> [Data extract]:
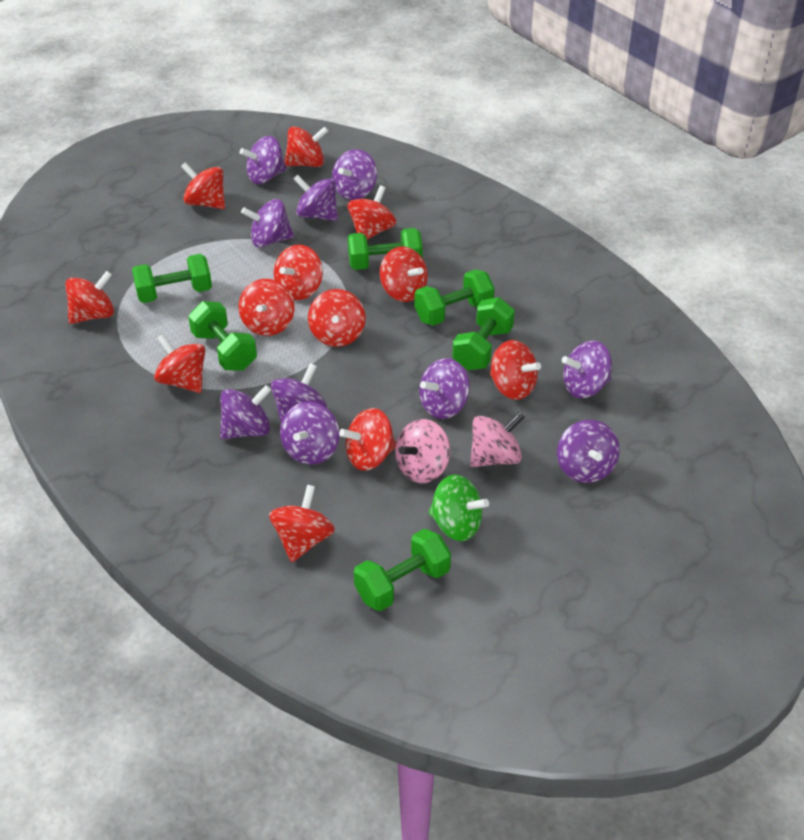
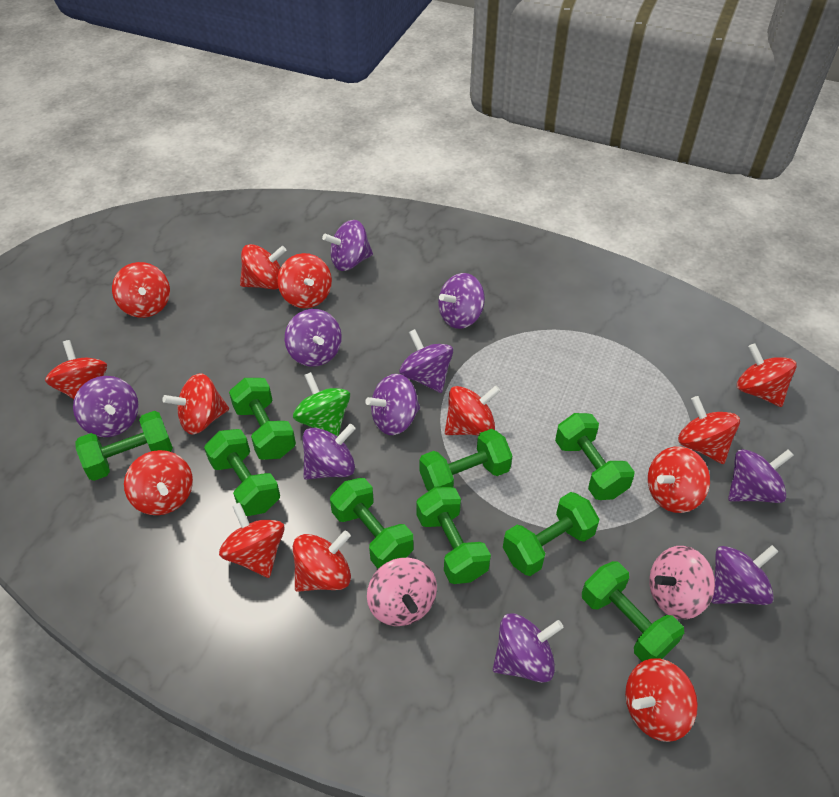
green dumbbell: 6 -> 9
red spinning top: 12 -> 13

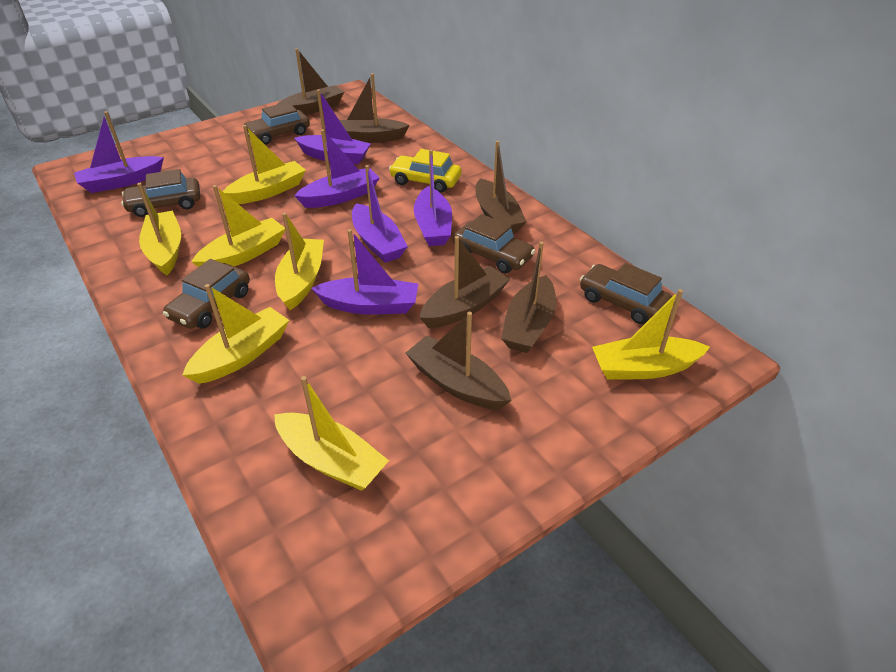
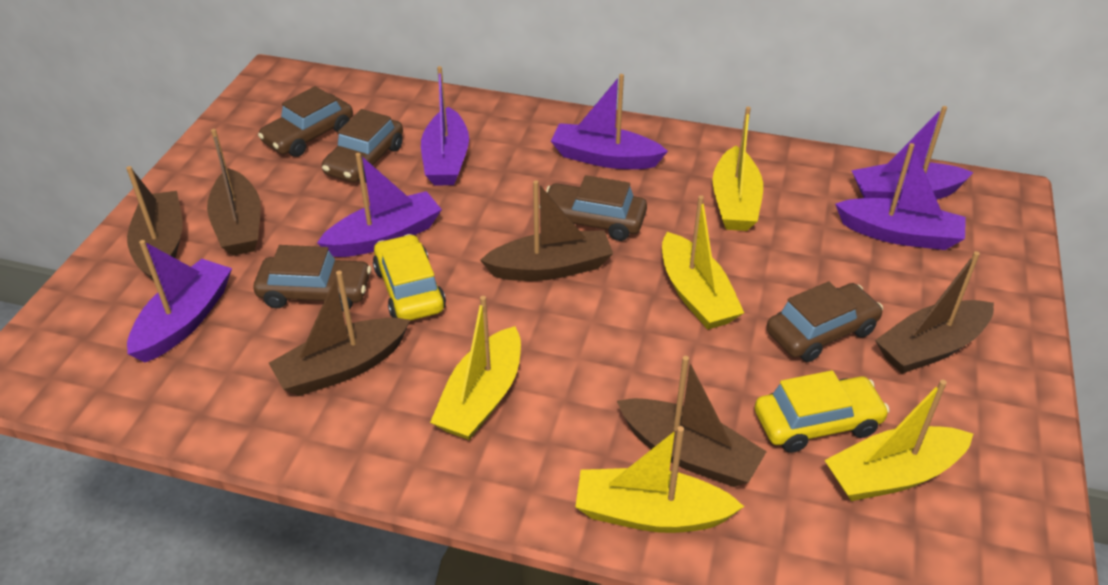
yellow boat: 7 -> 5
yellow car: 1 -> 2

> [What needs to be done]:
In transcribing the lines above, omit the images and keep all else exact.

> [Exercise output]:
green dumbbell: 6 -> 9
red spinning top: 12 -> 13

yellow boat: 7 -> 5
yellow car: 1 -> 2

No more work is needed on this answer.